◆ Task goal: Reproduce the records below exactly; the images should not appear.

(Stored dataset items)
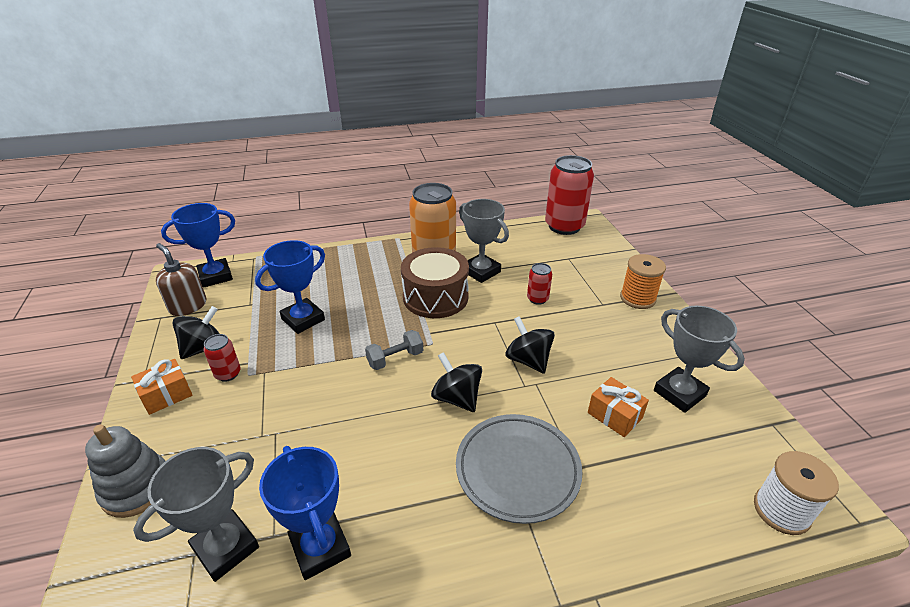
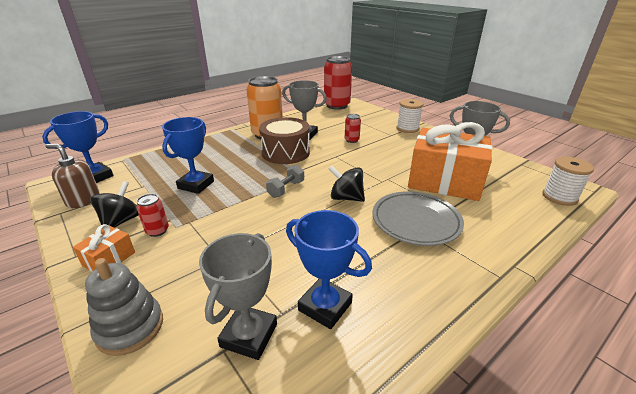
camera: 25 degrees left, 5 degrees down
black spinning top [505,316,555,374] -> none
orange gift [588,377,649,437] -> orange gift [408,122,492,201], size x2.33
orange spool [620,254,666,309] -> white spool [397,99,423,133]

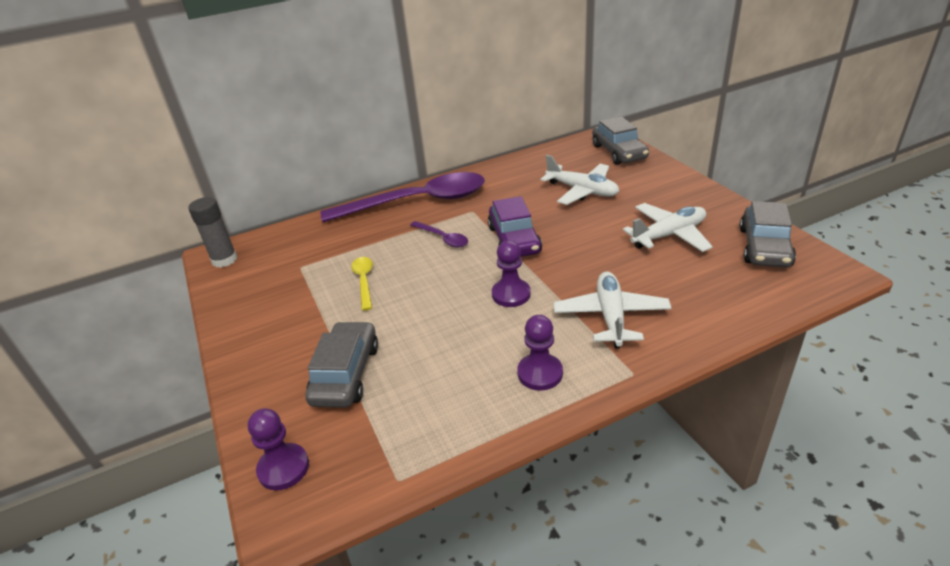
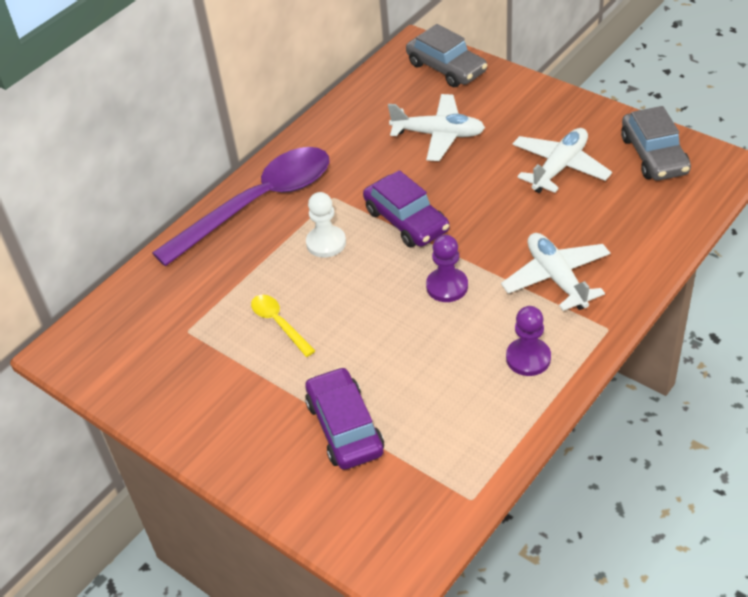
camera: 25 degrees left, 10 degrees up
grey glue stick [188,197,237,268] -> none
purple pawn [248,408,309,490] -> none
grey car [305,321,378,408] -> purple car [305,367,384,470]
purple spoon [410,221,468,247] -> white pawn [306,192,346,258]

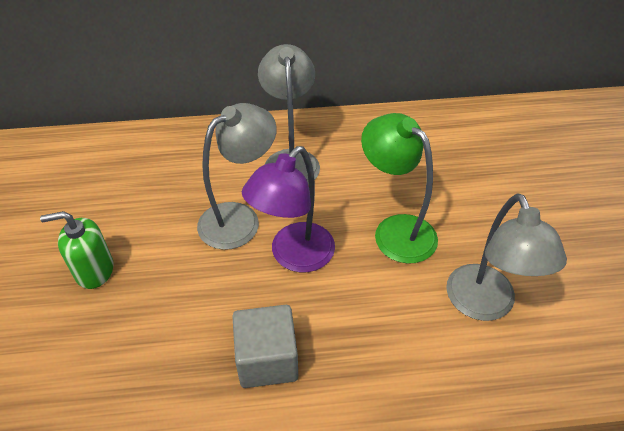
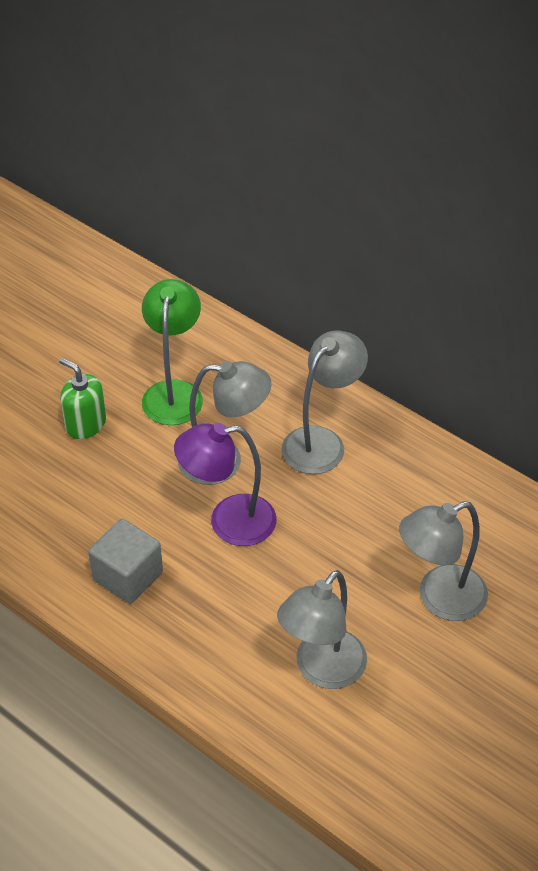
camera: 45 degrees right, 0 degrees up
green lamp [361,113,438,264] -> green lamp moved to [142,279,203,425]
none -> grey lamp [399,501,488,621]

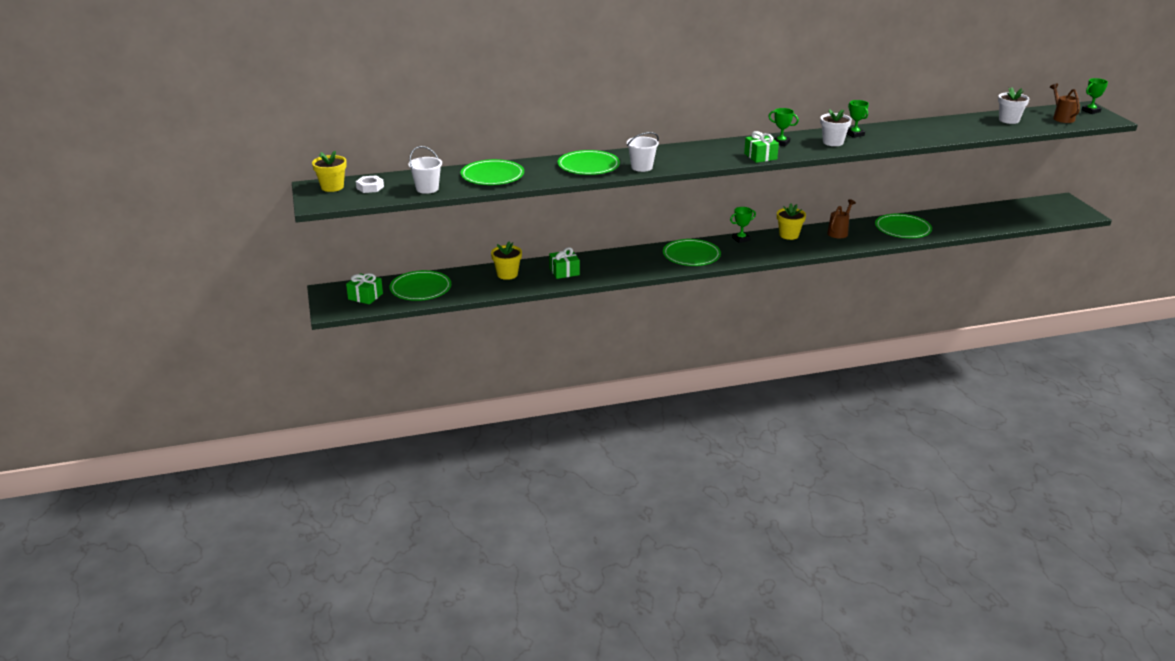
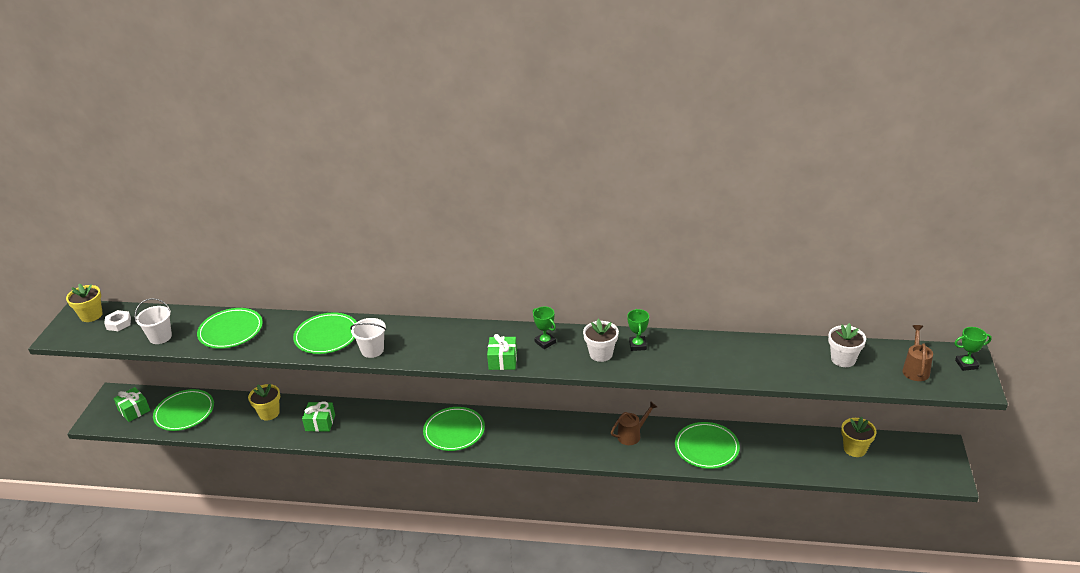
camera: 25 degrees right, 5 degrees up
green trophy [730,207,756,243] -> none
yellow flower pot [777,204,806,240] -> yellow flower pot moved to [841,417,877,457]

◆ Answer box:
camera: 25 degrees left, 5 degrees down
black spinning top [505,316,555,374] -> none
orange gift [588,377,649,437] -> orange gift [408,122,492,201], size x2.33
orange spool [620,254,666,309] -> white spool [397,99,423,133]

camera: 25 degrees left, 10 degrees up
grey glue stick [188,197,237,268] -> none
purple pawn [248,408,309,490] -> none
grey car [305,321,378,408] -> purple car [305,367,384,470]
purple spoon [410,221,468,247] -> white pawn [306,192,346,258]

camera: 45 degrees right, 0 degrees up
green lamp [361,113,438,264] -> green lamp moved to [142,279,203,425]
none -> grey lamp [399,501,488,621]

camera: 25 degrees right, 5 degrees up
green trophy [730,207,756,243] -> none
yellow flower pot [777,204,806,240] -> yellow flower pot moved to [841,417,877,457]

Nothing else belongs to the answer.